== INFORMATION SUPPLIED ==
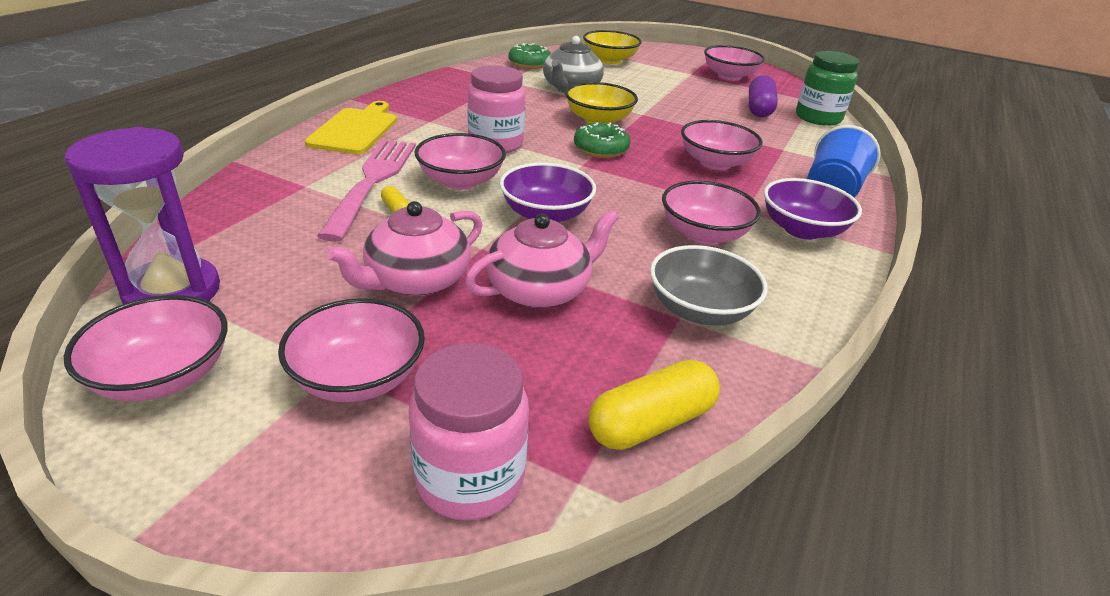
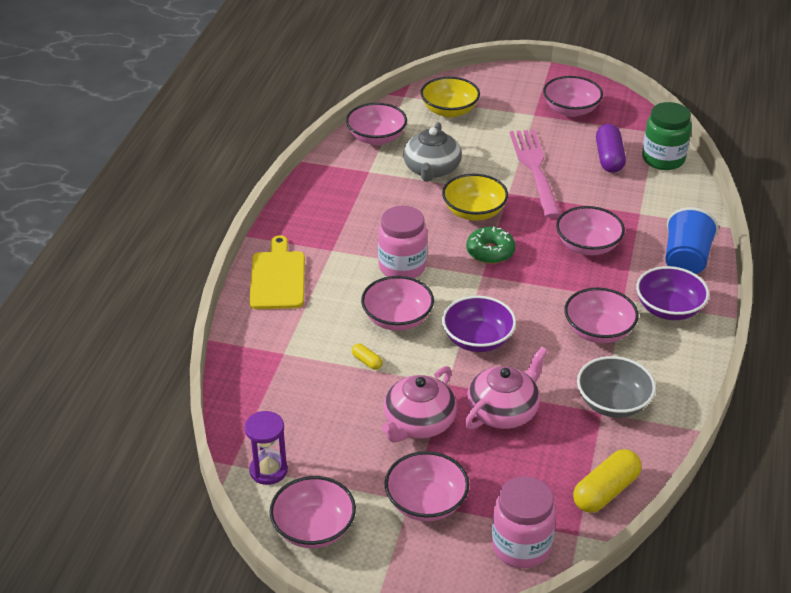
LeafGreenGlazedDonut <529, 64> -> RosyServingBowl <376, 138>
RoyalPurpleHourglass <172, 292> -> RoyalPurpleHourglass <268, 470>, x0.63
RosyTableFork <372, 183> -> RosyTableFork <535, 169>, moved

== WHAT TO DO ==
Reproduce the listing exactly, but omit every picture in it.

== SOLUTION TO THIS EXERCISE ==
LeafGreenGlazedDonut <529, 64> -> RosyServingBowl <376, 138>
RoyalPurpleHourglass <172, 292> -> RoyalPurpleHourglass <268, 470>, x0.63
RosyTableFork <372, 183> -> RosyTableFork <535, 169>, moved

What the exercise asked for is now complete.